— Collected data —
+++

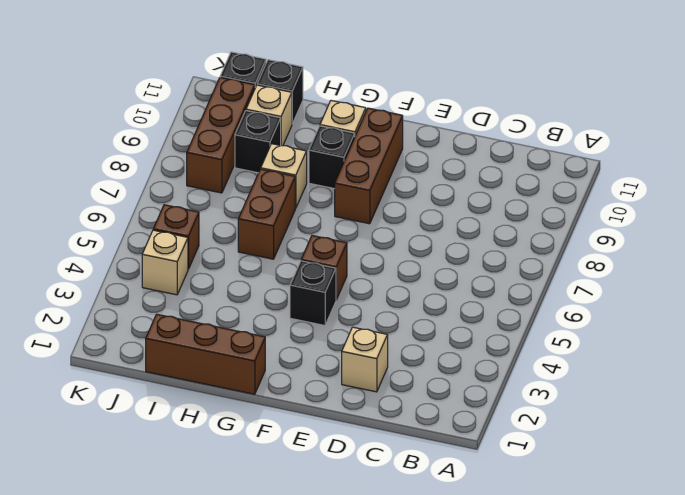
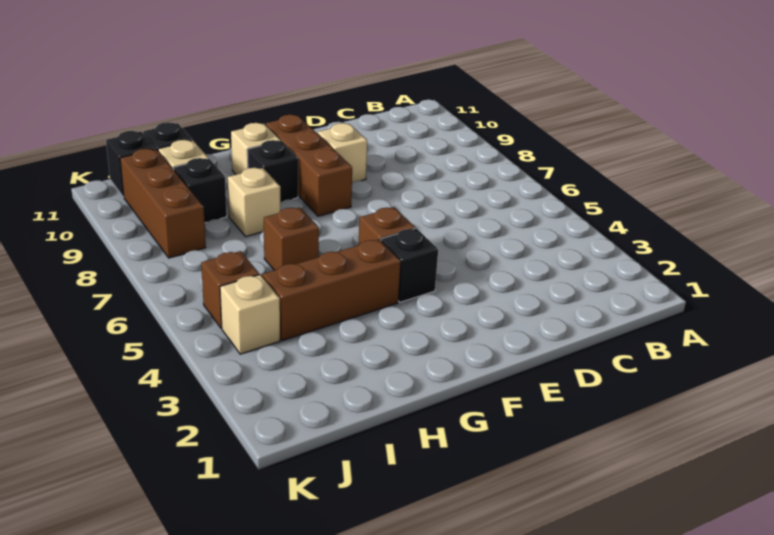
tan brick D2 level 1 -> tan brick E9 level 1
brown brick G1:I1 level 1 -> brown brick G4:I4 level 1
brown brick H6:H7 level 1 -> brown brick H6 level 1

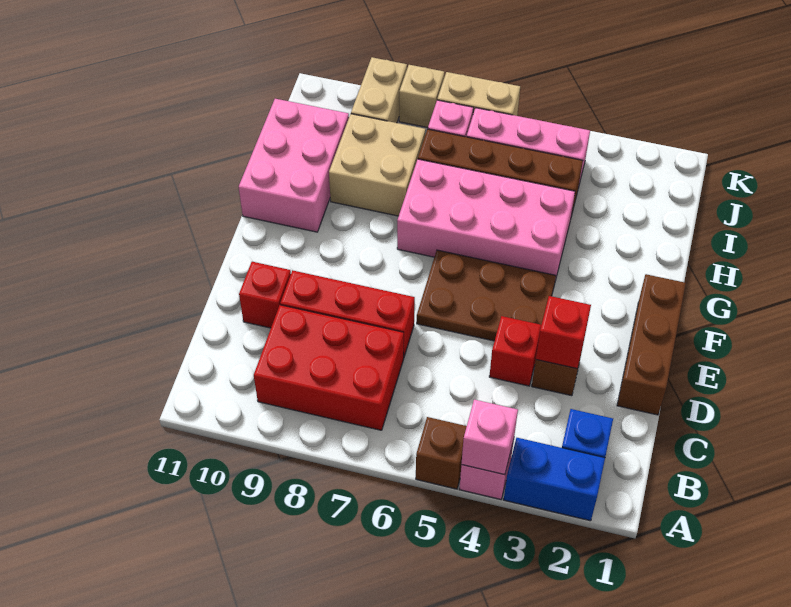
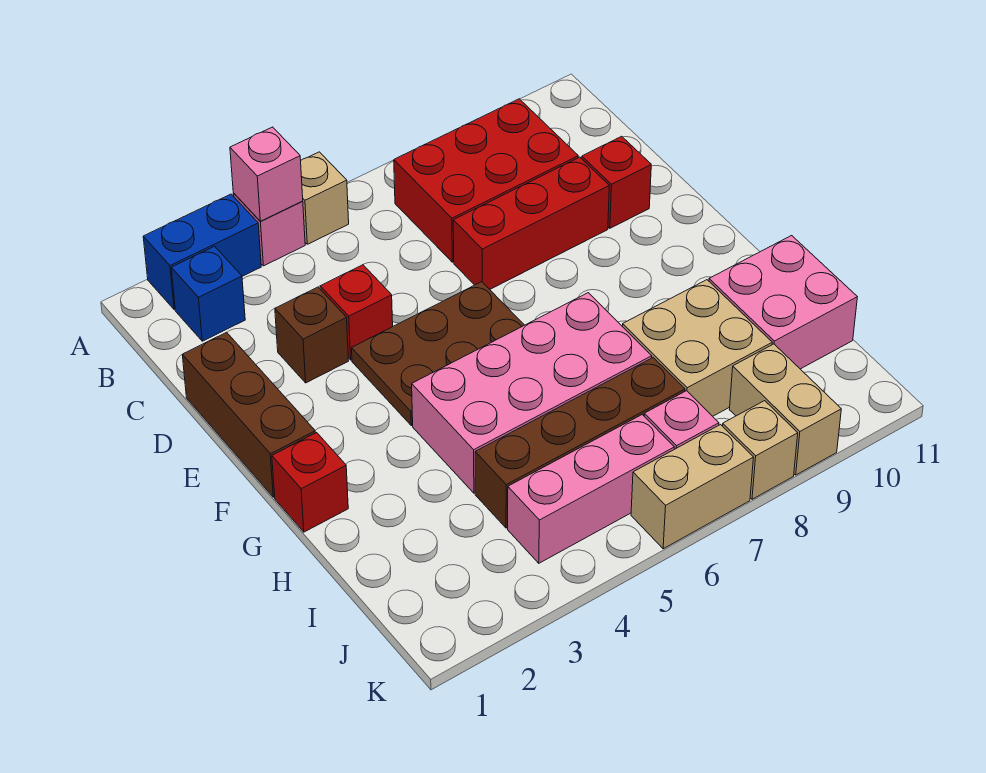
brown brick A5 level 1 -> tan brick A5 level 1
red brick D3 level 2 -> red brick G1 level 1
pink brick G10:I11 level 1 -> pink brick H10:I11 level 1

+++

— Prompt —
If a line above includes the string "brown", pick it out.

— Worked solution —
brown brick G1:I1 level 1 -> brown brick G4:I4 level 1
brown brick H6:H7 level 1 -> brown brick H6 level 1
brown brick A5 level 1 -> tan brick A5 level 1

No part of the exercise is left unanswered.